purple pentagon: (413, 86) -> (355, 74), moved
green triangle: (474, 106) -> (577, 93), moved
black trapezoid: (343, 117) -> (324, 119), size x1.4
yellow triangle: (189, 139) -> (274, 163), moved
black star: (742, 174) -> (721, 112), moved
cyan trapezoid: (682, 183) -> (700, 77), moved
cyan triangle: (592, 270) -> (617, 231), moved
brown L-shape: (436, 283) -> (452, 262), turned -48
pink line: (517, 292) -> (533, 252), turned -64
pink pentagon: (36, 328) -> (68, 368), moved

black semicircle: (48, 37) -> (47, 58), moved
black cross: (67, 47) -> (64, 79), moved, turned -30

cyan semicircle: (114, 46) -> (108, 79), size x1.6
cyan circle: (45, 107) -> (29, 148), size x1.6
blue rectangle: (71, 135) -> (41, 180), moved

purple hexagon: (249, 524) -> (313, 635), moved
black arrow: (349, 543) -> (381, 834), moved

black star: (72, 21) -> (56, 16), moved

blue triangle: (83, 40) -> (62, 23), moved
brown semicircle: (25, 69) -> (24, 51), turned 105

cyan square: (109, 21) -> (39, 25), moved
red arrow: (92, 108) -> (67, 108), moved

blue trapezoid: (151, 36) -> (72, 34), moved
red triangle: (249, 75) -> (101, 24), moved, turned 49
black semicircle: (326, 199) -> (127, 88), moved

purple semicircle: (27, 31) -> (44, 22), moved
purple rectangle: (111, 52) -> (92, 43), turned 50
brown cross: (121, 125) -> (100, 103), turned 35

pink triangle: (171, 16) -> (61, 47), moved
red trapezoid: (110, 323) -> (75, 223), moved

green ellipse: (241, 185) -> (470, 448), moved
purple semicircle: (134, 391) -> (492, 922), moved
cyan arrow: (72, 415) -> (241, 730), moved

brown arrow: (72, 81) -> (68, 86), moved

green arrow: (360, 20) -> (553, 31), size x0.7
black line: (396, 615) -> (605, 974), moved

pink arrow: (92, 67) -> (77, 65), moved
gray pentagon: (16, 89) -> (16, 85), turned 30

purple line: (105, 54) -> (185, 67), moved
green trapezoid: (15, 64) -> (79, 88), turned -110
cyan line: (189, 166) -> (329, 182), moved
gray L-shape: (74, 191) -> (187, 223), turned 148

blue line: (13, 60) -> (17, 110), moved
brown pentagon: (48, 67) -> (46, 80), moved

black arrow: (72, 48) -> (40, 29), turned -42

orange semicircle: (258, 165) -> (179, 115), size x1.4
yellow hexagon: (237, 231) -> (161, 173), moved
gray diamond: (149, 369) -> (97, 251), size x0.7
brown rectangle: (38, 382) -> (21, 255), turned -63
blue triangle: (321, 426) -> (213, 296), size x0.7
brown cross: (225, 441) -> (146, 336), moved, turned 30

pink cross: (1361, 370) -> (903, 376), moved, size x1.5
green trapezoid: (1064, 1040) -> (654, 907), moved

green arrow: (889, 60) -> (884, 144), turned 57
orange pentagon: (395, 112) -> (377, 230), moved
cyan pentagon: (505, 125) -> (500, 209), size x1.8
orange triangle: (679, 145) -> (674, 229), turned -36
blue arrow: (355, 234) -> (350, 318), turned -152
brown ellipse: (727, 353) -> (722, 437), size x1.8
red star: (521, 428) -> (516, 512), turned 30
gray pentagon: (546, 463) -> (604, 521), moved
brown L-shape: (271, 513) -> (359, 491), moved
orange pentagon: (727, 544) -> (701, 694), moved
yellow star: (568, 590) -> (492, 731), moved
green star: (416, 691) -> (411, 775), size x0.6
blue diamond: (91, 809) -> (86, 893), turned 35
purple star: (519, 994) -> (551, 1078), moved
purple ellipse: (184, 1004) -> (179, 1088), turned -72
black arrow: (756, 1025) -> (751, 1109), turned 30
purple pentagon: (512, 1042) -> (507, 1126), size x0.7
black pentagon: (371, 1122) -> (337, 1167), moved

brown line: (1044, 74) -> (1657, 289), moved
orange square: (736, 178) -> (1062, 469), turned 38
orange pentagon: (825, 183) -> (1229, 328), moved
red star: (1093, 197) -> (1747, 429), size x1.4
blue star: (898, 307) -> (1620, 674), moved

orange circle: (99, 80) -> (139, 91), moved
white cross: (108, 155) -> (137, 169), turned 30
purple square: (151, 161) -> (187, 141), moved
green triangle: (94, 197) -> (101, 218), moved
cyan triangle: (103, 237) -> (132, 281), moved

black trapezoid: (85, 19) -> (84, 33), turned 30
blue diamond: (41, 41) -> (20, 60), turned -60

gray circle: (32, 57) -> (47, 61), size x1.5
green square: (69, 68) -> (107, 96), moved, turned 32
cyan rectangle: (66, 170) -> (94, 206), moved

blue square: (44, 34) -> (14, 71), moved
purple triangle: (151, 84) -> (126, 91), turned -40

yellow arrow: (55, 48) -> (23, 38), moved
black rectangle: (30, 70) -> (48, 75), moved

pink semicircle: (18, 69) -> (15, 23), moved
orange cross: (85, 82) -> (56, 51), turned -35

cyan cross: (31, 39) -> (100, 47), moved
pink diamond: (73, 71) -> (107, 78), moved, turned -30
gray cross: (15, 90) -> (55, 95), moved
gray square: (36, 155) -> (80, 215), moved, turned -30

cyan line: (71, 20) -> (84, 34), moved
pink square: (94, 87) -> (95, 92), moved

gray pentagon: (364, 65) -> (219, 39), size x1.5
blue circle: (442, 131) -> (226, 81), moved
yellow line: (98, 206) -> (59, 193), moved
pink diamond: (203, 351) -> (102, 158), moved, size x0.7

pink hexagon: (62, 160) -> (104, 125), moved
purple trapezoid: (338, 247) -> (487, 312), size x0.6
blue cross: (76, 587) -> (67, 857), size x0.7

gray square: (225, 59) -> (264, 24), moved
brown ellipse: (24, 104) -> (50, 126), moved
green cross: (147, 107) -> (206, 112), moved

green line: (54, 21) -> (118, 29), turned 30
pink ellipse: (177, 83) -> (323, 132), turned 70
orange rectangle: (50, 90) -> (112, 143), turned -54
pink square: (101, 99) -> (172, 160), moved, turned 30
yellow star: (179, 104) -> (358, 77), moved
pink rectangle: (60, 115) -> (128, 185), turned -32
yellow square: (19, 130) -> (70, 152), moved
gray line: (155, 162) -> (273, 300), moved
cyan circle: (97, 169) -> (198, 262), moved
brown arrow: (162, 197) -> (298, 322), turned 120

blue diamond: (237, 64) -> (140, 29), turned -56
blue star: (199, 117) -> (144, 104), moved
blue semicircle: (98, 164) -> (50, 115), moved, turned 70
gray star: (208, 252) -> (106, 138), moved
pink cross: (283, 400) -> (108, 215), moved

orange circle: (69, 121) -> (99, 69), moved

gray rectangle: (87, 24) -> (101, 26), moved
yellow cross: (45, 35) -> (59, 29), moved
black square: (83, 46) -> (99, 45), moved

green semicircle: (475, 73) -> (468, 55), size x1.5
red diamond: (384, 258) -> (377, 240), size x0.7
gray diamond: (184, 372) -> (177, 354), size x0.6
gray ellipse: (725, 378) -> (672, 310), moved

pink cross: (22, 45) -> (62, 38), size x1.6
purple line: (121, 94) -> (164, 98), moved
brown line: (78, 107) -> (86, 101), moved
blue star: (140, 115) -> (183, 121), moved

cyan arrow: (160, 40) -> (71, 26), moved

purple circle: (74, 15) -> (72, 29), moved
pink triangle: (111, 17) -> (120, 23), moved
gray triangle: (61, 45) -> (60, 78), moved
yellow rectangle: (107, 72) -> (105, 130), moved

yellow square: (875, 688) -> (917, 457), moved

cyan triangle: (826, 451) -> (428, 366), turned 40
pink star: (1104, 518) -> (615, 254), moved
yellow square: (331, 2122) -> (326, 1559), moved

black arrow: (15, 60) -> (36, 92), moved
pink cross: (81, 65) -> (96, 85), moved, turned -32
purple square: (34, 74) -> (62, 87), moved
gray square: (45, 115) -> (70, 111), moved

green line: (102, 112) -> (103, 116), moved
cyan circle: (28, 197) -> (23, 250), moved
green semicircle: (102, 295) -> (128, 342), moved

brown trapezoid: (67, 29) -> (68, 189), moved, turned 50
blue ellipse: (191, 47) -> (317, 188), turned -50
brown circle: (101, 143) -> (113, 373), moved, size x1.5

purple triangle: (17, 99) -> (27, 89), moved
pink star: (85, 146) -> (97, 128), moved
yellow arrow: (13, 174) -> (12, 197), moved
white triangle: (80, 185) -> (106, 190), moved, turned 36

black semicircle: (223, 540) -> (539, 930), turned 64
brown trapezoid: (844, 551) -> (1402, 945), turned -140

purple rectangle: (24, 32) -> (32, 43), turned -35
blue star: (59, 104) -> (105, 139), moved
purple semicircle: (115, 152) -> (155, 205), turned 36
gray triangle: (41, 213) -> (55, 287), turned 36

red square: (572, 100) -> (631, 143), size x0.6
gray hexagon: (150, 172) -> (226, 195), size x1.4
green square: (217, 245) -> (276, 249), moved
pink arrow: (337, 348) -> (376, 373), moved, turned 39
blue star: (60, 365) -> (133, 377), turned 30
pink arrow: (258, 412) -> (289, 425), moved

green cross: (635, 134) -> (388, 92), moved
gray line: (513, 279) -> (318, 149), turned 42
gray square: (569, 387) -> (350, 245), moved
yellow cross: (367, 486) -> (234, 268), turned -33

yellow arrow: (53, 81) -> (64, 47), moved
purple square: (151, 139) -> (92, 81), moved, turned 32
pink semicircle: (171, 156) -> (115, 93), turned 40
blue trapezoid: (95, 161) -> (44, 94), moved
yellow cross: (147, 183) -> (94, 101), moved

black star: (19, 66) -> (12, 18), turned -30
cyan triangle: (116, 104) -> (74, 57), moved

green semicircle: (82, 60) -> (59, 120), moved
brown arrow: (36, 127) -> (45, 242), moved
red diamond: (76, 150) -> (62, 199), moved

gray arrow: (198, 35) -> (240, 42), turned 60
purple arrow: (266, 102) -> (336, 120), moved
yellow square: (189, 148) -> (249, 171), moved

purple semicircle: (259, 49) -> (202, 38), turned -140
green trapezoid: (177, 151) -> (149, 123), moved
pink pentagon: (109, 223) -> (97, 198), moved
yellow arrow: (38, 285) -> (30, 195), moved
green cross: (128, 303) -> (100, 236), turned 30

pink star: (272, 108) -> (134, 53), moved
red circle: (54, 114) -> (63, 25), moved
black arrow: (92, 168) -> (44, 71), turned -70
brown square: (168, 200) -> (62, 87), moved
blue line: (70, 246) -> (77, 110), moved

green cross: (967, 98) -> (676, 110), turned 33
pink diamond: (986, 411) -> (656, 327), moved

THE PROBLEM = Report how many lines in the listing above include the word "rectangle". Give nothing but the number.

WRITTEN RESPONSE = 10